> _Information_
============

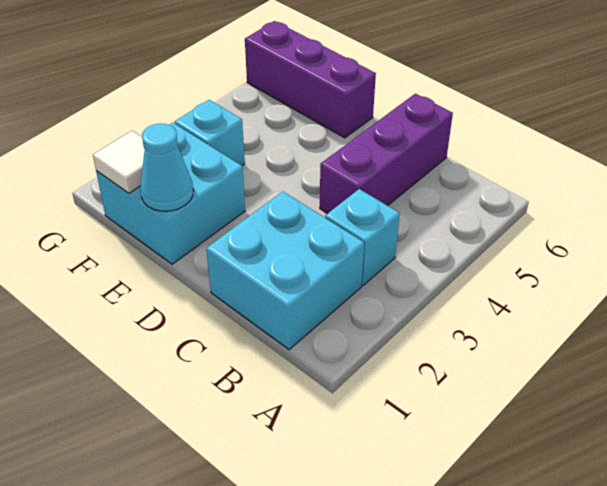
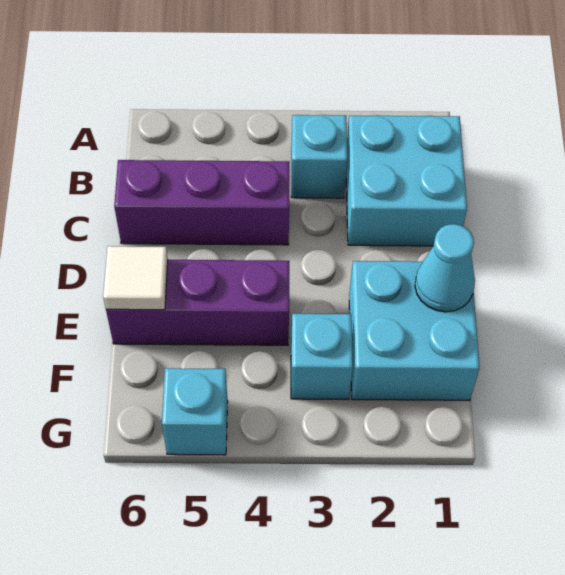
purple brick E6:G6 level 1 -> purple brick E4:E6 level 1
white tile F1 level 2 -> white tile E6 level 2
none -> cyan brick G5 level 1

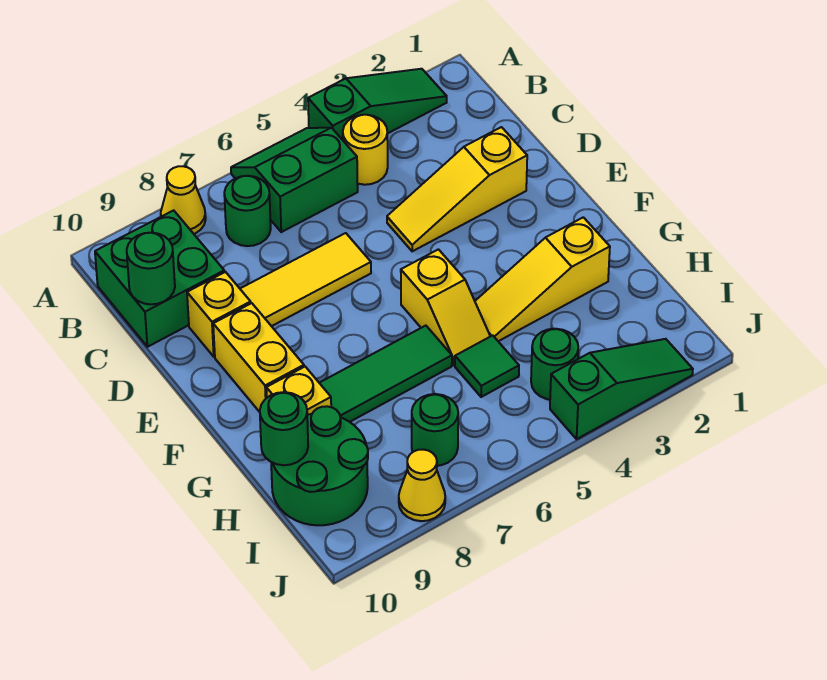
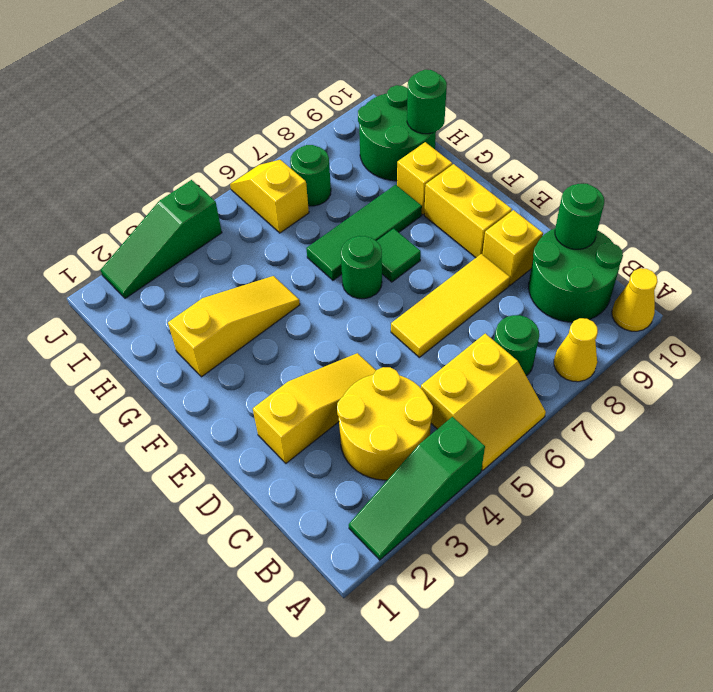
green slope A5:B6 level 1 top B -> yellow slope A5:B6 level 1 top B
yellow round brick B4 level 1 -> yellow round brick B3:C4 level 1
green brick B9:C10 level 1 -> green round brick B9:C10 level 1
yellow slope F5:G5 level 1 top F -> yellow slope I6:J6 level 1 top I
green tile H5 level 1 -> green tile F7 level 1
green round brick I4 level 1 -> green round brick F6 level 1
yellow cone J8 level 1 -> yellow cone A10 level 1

============

> _About this task_
Within the data, tally each line containing the string "round". Answer with the number by itself.

> _Solution to the exercise_
3